BRIEF – Print every line of the listing below, starting with the line that holds "R1: 2.7k (+12V, N_5) -> 2.7k (+12V, N_7)" and going on through the line that holds "SW1: button (J2/2, VIN) -> switch (J2/2, VIN)", both included, and print nothing else.

DATA TO USE –
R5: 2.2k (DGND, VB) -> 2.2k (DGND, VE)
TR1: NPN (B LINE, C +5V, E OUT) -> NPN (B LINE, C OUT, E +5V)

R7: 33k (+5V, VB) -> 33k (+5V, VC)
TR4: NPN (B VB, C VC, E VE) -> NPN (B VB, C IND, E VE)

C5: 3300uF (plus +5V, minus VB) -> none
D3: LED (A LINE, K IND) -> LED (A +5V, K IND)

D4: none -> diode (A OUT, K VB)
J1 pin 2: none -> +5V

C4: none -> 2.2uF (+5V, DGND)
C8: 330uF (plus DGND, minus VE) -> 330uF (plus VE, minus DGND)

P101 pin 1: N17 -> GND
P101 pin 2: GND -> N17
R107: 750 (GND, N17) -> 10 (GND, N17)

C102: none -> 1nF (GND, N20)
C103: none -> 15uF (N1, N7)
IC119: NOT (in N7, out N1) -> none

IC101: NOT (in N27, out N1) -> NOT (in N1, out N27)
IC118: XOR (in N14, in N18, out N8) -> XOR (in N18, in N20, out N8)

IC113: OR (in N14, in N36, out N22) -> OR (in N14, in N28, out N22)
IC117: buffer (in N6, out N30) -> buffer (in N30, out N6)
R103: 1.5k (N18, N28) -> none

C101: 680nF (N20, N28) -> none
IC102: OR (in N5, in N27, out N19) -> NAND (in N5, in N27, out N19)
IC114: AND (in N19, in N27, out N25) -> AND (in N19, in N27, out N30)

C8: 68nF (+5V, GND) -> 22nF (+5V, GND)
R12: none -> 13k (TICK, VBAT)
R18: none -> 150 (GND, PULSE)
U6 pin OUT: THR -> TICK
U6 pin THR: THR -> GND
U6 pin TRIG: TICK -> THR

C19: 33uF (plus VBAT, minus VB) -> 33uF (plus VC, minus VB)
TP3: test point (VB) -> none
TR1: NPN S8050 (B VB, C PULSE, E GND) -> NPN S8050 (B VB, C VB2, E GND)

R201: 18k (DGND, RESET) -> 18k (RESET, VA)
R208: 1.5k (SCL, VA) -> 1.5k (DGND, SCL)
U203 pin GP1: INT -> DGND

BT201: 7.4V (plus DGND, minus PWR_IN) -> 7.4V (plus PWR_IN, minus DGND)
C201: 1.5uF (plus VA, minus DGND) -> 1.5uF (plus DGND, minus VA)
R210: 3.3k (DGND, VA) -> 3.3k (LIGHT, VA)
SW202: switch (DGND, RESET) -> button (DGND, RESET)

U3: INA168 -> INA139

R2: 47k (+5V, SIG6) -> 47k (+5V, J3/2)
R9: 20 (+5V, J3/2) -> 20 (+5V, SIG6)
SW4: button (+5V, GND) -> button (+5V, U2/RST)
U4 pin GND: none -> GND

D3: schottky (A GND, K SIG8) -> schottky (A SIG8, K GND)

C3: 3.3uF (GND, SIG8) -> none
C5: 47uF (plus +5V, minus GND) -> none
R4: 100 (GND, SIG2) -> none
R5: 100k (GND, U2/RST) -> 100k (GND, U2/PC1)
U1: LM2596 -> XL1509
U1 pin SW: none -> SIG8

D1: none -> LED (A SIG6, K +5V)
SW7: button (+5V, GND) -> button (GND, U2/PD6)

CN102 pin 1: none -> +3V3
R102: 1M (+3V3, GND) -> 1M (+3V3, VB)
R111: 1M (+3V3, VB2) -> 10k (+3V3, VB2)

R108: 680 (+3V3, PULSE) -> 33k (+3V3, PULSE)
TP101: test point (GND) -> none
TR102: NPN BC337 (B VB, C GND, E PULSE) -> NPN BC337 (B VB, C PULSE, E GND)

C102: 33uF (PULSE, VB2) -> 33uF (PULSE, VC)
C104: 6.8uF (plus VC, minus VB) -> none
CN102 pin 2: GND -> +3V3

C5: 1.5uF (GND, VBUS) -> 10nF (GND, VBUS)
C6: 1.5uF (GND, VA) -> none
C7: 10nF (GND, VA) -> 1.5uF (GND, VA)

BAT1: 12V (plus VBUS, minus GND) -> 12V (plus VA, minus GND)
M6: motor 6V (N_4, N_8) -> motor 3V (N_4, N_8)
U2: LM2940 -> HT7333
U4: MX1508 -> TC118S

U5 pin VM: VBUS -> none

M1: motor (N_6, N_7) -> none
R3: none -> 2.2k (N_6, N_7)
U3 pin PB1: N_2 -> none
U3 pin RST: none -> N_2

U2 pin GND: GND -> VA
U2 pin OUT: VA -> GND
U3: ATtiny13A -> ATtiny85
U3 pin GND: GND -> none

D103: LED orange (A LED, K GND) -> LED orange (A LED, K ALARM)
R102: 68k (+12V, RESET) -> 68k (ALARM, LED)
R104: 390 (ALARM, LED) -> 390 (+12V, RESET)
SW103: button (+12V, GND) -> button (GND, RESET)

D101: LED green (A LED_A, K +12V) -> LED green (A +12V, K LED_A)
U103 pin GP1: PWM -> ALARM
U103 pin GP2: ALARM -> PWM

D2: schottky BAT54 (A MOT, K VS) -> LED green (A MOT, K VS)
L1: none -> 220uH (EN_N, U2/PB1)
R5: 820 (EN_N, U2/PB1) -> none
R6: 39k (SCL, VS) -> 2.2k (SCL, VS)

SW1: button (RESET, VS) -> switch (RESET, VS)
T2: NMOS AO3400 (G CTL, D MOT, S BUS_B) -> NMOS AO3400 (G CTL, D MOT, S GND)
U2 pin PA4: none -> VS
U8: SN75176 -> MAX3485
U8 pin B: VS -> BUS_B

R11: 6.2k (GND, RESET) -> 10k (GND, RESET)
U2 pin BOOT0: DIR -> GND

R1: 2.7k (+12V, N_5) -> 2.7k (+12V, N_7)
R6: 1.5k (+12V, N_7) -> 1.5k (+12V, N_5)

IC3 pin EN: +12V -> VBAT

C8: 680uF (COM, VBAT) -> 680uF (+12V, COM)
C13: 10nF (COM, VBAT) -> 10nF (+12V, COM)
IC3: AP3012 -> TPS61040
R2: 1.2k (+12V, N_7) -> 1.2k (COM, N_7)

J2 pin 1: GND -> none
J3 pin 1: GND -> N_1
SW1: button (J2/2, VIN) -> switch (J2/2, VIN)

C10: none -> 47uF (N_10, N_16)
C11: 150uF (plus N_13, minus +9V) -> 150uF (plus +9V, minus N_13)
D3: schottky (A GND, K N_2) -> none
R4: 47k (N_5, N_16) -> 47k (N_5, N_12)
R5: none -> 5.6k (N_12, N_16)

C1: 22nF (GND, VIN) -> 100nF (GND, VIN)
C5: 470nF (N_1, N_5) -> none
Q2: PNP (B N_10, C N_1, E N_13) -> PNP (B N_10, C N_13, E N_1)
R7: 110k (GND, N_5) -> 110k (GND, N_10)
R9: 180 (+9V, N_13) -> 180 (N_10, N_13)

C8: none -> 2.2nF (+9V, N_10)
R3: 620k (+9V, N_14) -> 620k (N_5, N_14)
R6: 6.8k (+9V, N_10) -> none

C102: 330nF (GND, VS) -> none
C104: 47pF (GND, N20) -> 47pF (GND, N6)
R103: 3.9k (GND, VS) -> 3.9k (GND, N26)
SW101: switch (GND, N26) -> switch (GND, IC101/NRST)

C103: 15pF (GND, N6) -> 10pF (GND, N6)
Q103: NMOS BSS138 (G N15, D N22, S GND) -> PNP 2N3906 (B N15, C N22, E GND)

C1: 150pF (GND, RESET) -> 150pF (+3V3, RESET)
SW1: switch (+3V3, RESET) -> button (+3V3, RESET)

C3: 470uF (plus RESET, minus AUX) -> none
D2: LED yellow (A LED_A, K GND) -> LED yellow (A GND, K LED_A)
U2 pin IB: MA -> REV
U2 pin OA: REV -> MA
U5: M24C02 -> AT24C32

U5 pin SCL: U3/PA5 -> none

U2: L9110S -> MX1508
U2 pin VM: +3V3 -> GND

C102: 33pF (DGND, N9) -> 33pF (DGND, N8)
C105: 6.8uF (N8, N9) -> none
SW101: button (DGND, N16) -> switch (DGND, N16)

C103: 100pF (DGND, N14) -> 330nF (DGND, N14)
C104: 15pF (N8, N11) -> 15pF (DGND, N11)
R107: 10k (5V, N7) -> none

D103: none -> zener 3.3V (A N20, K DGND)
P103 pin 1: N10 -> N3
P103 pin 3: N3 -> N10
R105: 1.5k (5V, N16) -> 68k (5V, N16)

EXERCISE SOLUTION –
R1: 2.7k (+12V, N_5) -> 2.7k (+12V, N_7)
R6: 1.5k (+12V, N_7) -> 1.5k (+12V, N_5)

IC3 pin EN: +12V -> VBAT

C8: 680uF (COM, VBAT) -> 680uF (+12V, COM)
C13: 10nF (COM, VBAT) -> 10nF (+12V, COM)
IC3: AP3012 -> TPS61040
R2: 1.2k (+12V, N_7) -> 1.2k (COM, N_7)

J2 pin 1: GND -> none
J3 pin 1: GND -> N_1
SW1: button (J2/2, VIN) -> switch (J2/2, VIN)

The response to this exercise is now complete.